DESCRIPTION OF THE TASK: Reproduce the opening lines of the listing below exactly, stopping after the line that contains "lime brick D4" and leaving out any pictures.

◆ ◆ ◆ ◆

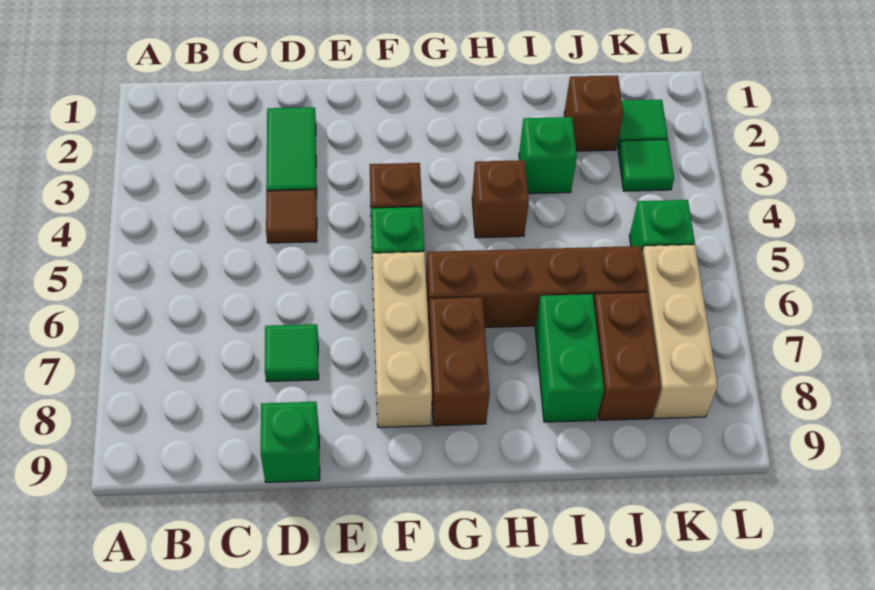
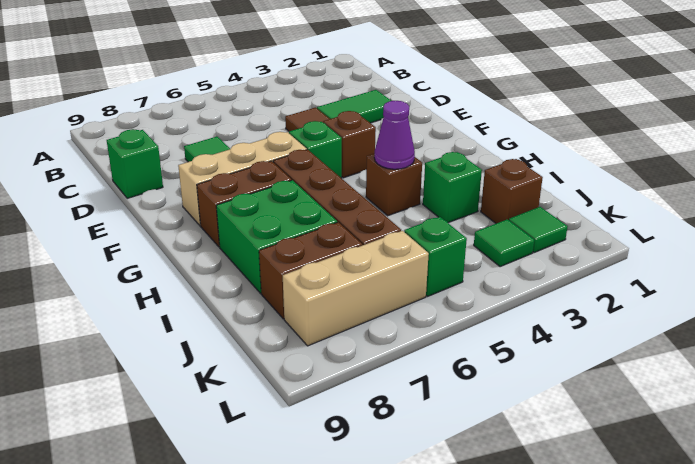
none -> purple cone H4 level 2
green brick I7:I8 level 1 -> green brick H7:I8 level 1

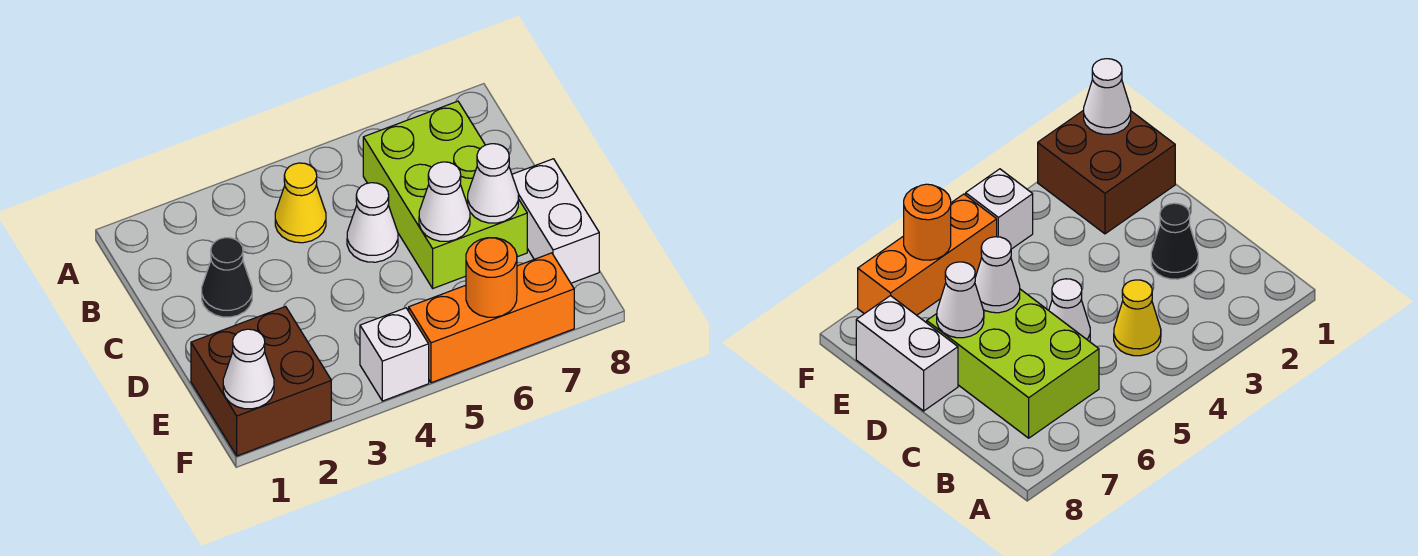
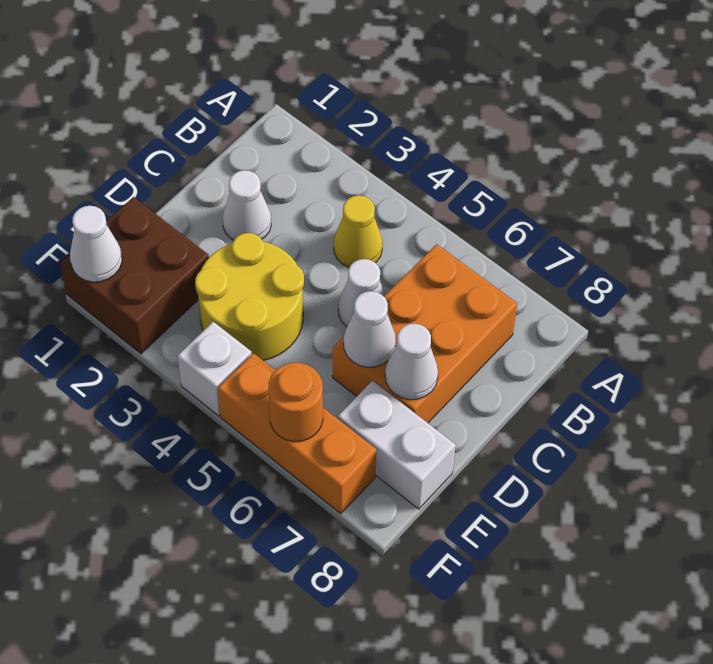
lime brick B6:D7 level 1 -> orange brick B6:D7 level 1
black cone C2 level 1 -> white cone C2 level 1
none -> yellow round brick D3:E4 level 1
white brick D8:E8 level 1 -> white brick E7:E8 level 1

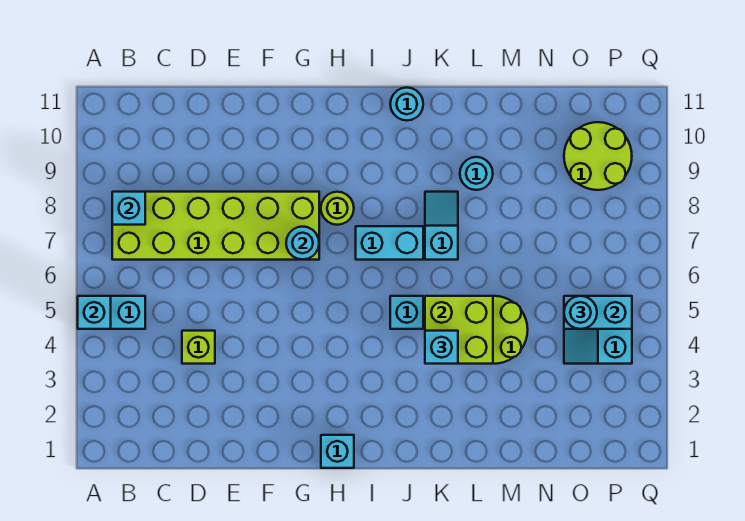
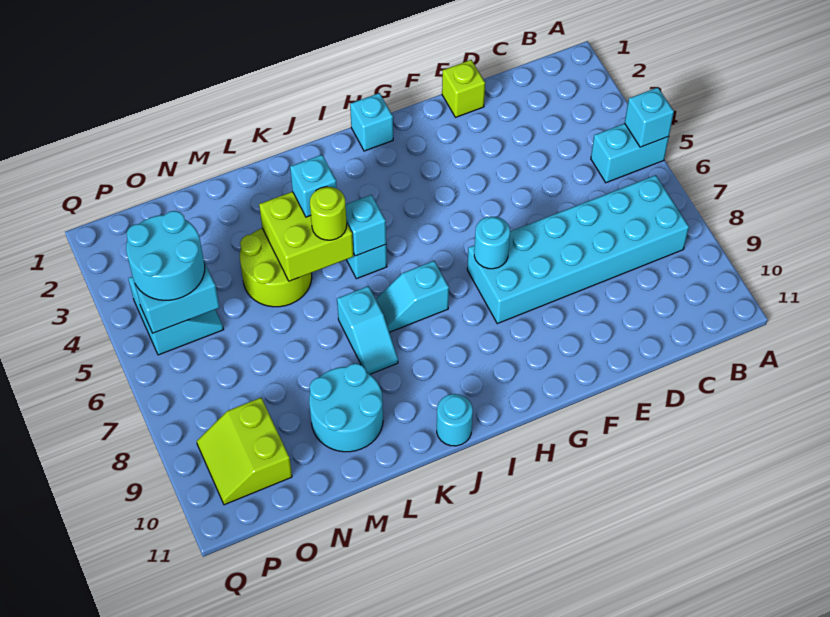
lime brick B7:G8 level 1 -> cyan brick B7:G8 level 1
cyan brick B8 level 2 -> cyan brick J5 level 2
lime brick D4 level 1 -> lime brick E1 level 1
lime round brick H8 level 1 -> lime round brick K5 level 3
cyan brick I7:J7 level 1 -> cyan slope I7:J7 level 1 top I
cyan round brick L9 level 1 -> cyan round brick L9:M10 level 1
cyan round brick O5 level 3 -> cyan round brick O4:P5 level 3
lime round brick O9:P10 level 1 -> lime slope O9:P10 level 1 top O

◆ ◆ ◆ ◆

PROBLEM SOLUTION:
none -> purple cone H4 level 2
green brick I7:I8 level 1 -> green brick H7:I8 level 1

lime brick B6:D7 level 1 -> orange brick B6:D7 level 1
black cone C2 level 1 -> white cone C2 level 1
none -> yellow round brick D3:E4 level 1
white brick D8:E8 level 1 -> white brick E7:E8 level 1

lime brick B7:G8 level 1 -> cyan brick B7:G8 level 1
cyan brick B8 level 2 -> cyan brick J5 level 2
lime brick D4 level 1 -> lime brick E1 level 1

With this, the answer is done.